• [What you will do] Look below for the line containing "GPS2: L76K -> NEO-7M"; from there, print each line exactly up to and including the line containing "TOF3 pin SCL: D5 -> D6", and stop.

══ Records for processing ══

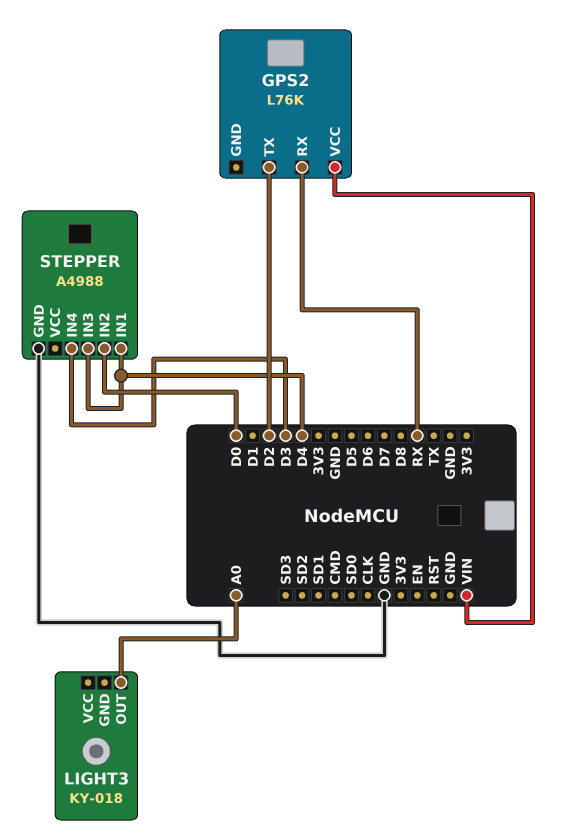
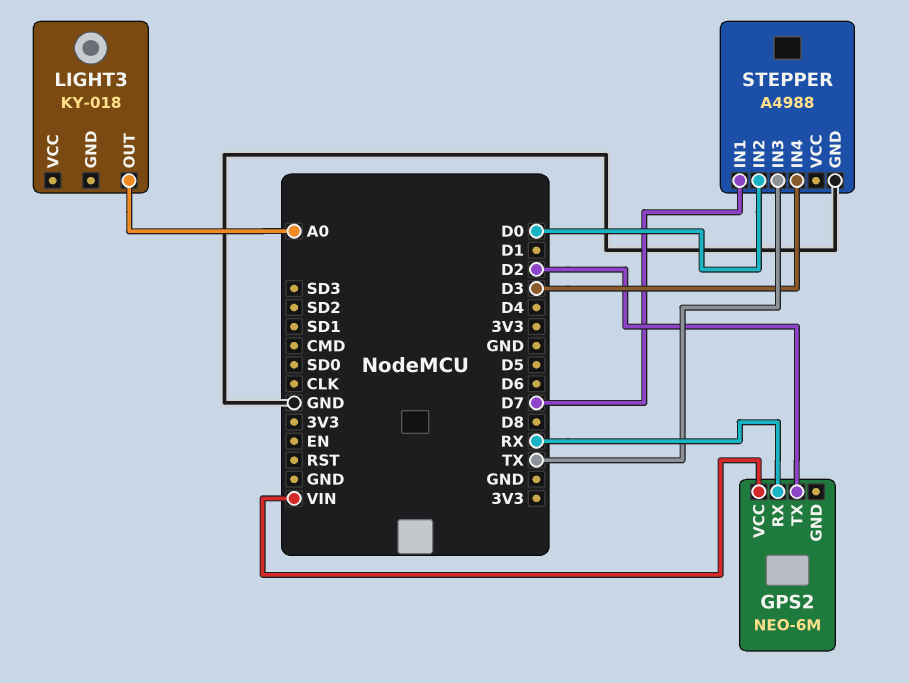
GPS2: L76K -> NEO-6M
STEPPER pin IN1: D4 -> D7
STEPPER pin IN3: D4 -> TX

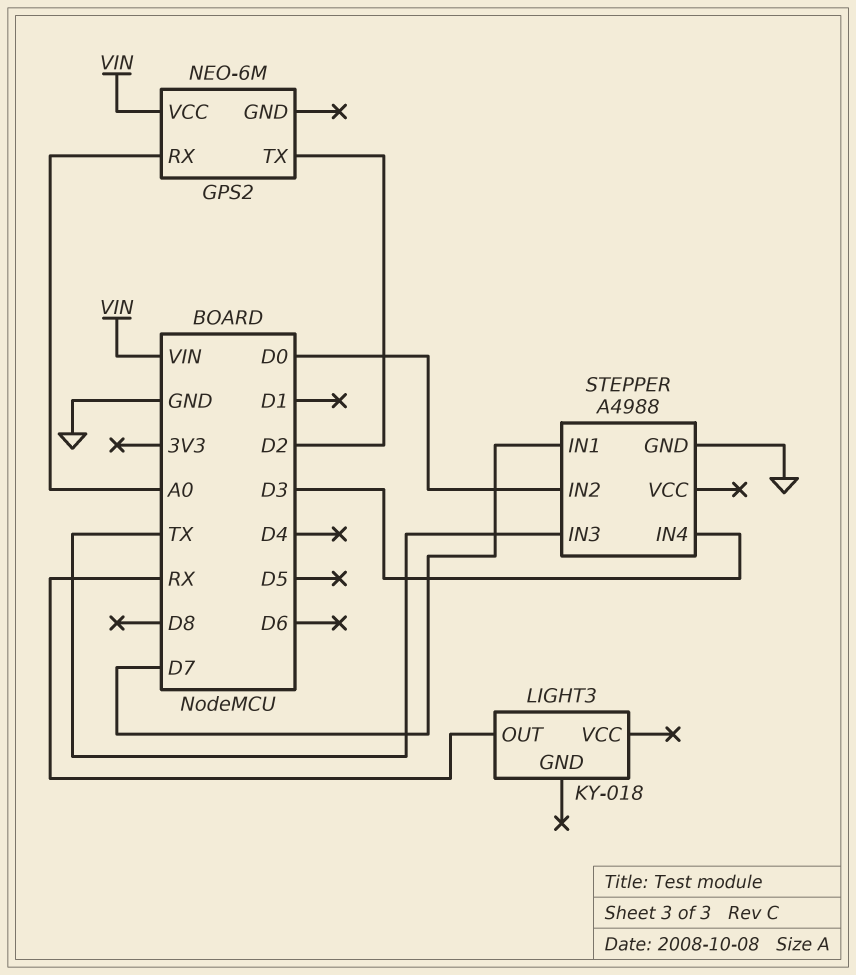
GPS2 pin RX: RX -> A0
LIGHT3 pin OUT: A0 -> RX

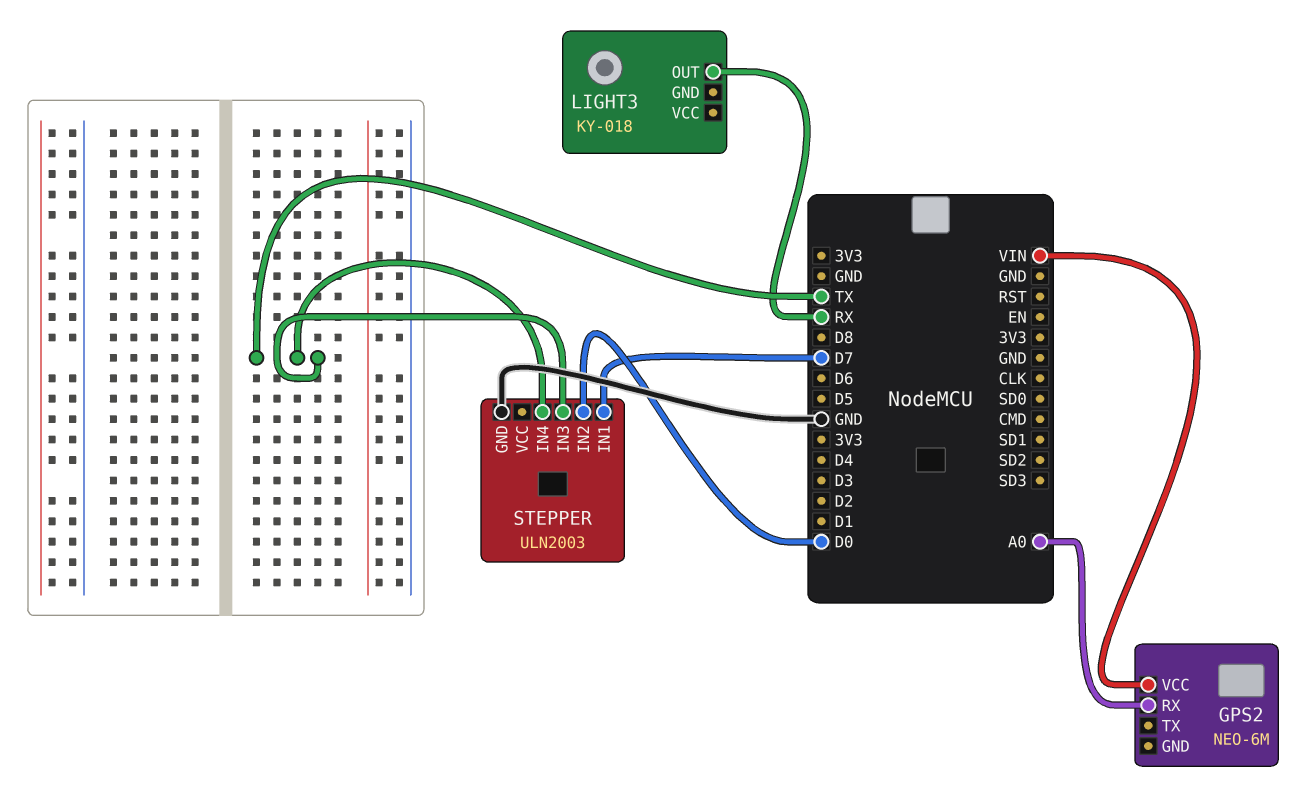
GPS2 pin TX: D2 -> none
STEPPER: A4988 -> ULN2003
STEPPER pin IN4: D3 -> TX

═══
══ Records for processing ══

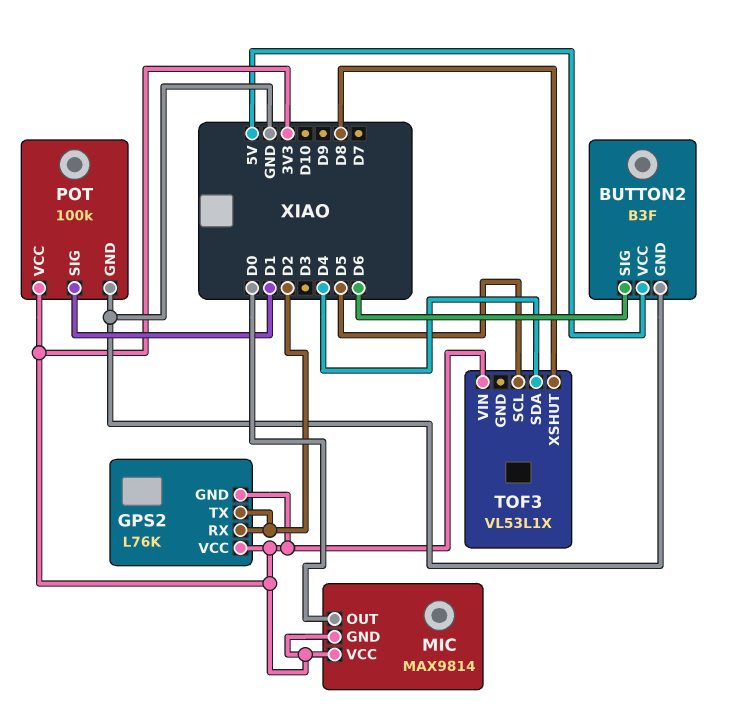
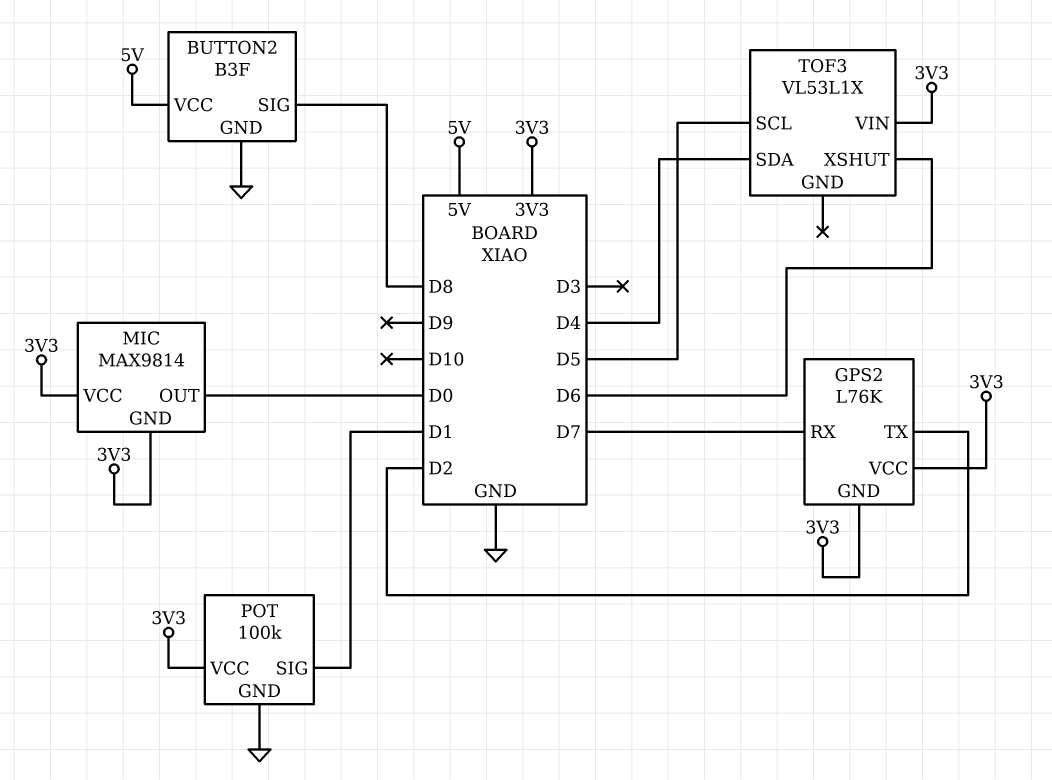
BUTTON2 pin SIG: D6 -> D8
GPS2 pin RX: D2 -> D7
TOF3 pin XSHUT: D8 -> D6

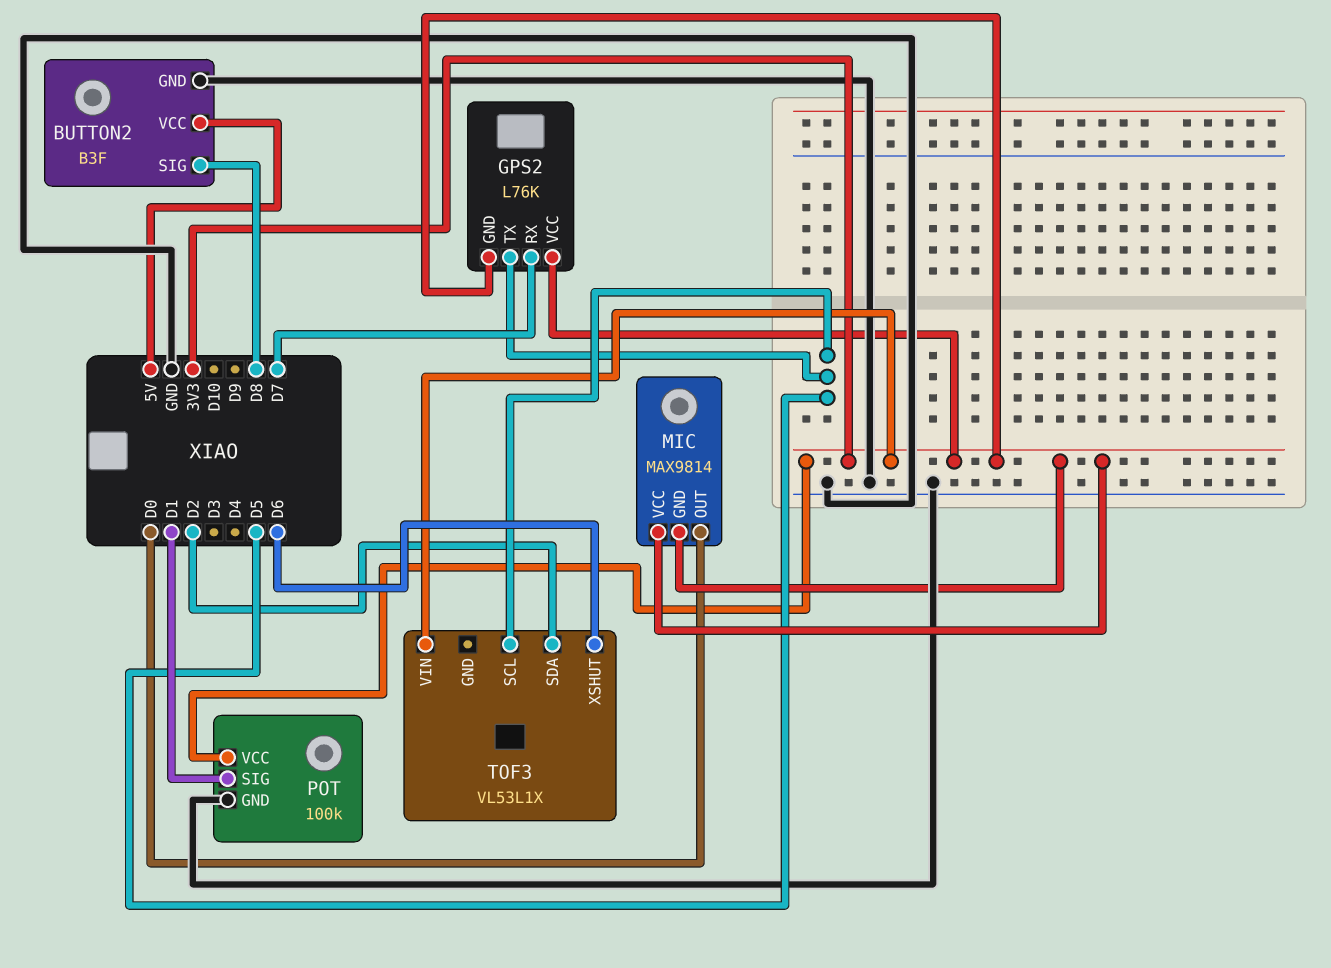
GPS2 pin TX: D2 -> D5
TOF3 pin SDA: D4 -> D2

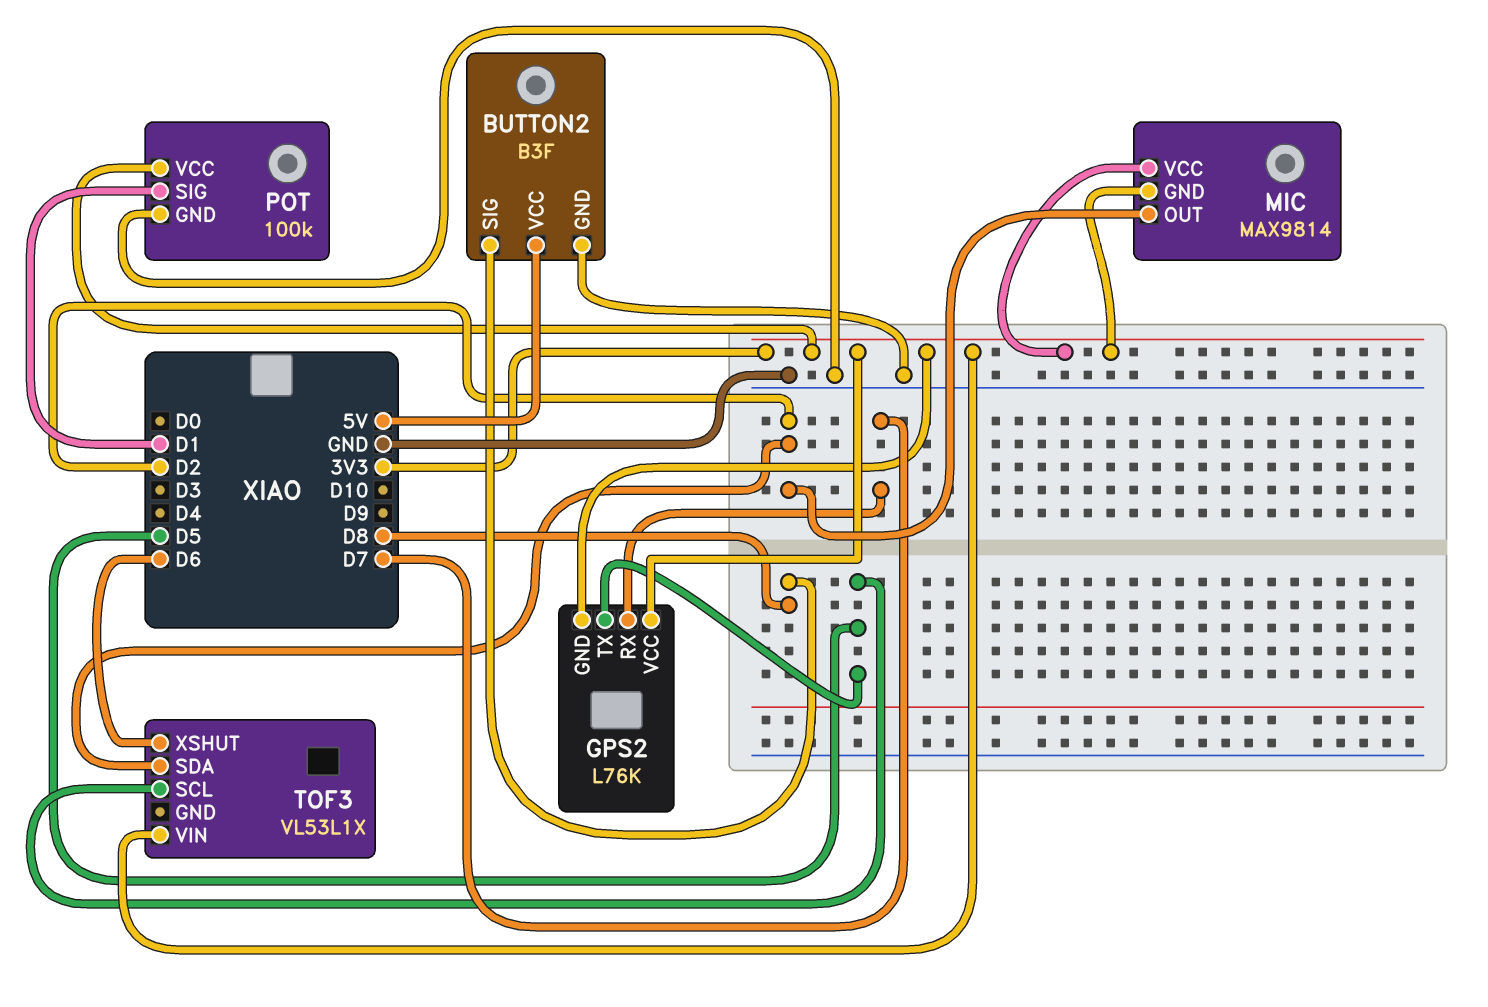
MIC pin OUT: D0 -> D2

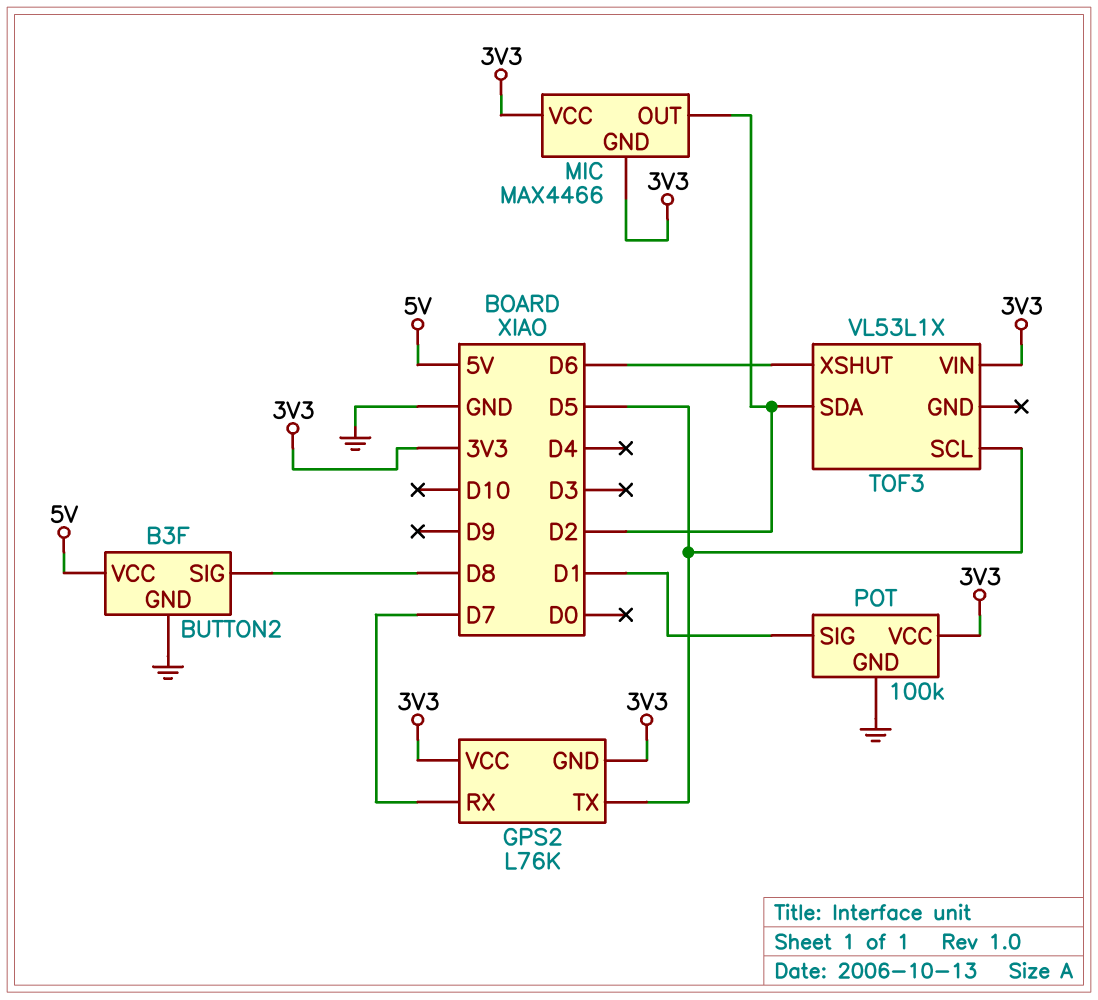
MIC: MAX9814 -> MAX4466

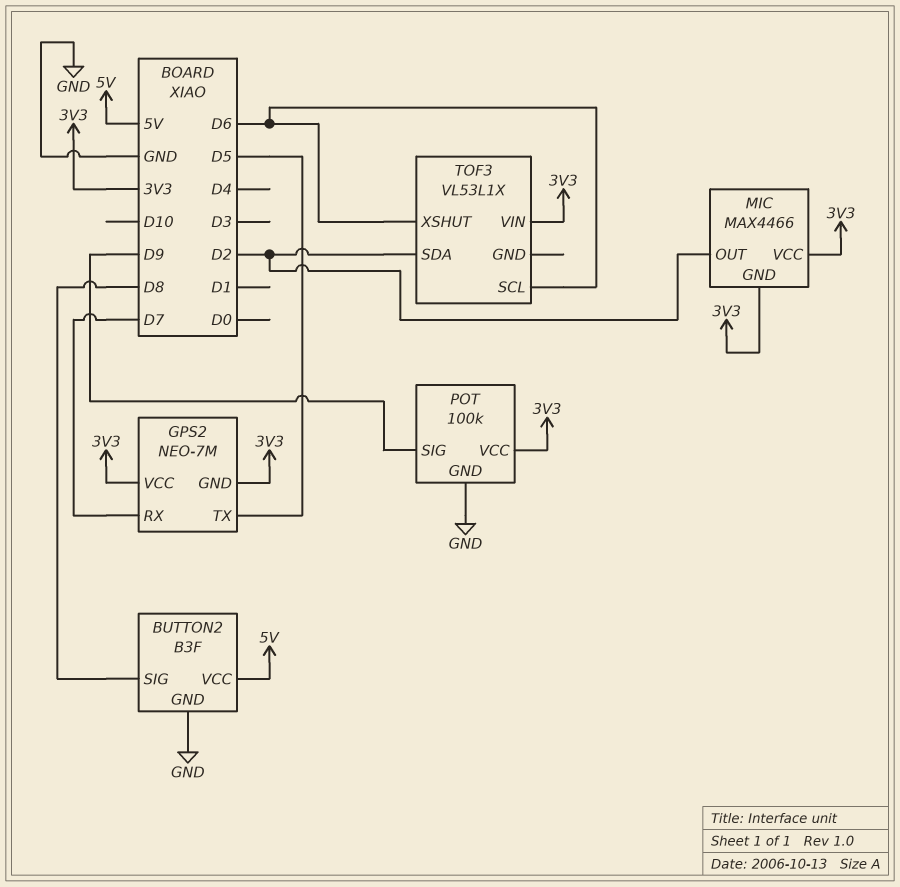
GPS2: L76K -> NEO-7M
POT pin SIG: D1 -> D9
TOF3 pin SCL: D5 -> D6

═══

• [Final answer]
GPS2: L76K -> NEO-7M
POT pin SIG: D1 -> D9
TOF3 pin SCL: D5 -> D6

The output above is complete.